TASK INPUT =
☆ ☆ ☆ ☆ ☆ ☆ ☆
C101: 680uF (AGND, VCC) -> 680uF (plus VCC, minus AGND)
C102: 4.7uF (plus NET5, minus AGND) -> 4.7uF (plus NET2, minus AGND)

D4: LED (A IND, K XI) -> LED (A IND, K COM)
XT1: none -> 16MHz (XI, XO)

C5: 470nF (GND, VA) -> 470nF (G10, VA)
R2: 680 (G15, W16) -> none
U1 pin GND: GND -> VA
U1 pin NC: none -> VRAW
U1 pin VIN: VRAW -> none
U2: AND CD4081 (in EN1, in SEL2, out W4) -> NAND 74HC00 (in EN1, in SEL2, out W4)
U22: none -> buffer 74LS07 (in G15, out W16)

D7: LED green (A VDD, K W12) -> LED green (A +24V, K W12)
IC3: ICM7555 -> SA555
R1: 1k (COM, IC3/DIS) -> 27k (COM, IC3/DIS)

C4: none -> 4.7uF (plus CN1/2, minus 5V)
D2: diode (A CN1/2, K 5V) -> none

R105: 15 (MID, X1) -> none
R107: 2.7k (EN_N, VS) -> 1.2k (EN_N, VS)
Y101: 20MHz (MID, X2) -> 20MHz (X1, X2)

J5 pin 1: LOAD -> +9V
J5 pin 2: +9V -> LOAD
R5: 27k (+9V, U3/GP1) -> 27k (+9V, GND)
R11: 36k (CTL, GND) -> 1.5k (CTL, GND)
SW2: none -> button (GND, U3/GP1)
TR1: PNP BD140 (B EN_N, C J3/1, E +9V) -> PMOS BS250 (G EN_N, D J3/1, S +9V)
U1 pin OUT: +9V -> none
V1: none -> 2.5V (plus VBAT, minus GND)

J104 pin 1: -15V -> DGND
☆ ☆ ☆ ☆ ☆ ☆ ☆
WHAT YOU WILL DO =
Lines before the one containing "R105: 15 (MID, X1) -> none" are left out. Repeat that line and all lines after it in the records above exactly.

EXERCISE ANSWER =
R105: 15 (MID, X1) -> none
R107: 2.7k (EN_N, VS) -> 1.2k (EN_N, VS)
Y101: 20MHz (MID, X2) -> 20MHz (X1, X2)

J5 pin 1: LOAD -> +9V
J5 pin 2: +9V -> LOAD
R5: 27k (+9V, U3/GP1) -> 27k (+9V, GND)
R11: 36k (CTL, GND) -> 1.5k (CTL, GND)
SW2: none -> button (GND, U3/GP1)
TR1: PNP BD140 (B EN_N, C J3/1, E +9V) -> PMOS BS250 (G EN_N, D J3/1, S +9V)
U1 pin OUT: +9V -> none
V1: none -> 2.5V (plus VBAT, minus GND)

J104 pin 1: -15V -> DGND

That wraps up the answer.